— Activity —
Return the data below unchanged, without images.

— Information supplied —
# # # # #

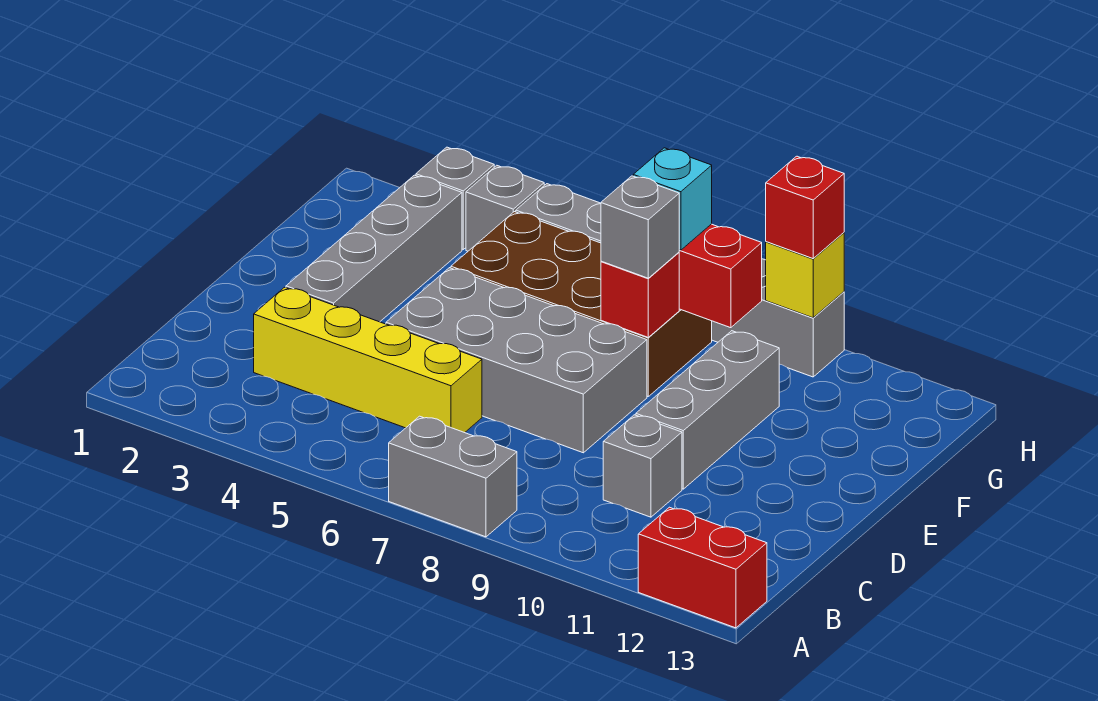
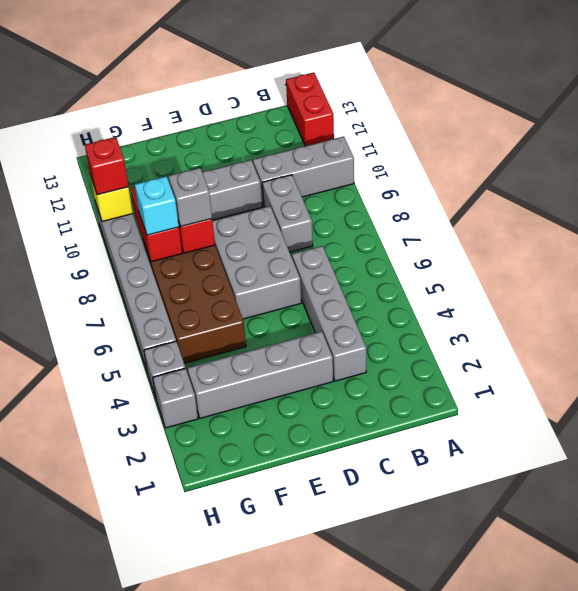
grey brick A7:A8 level 1 -> grey brick C8:C9 level 1
yellow brick C3:C6 level 1 -> grey brick C3:C6 level 1
grey brick C10 level 1 -> grey brick A10:C10 level 1
grey brick D5:E8 level 1 -> grey brick D6:E8 level 1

# # # # #

— Worked solution —
grey brick A7:A8 level 1 -> grey brick C8:C9 level 1
yellow brick C3:C6 level 1 -> grey brick C3:C6 level 1
grey brick C10 level 1 -> grey brick A10:C10 level 1
grey brick D5:E8 level 1 -> grey brick D6:E8 level 1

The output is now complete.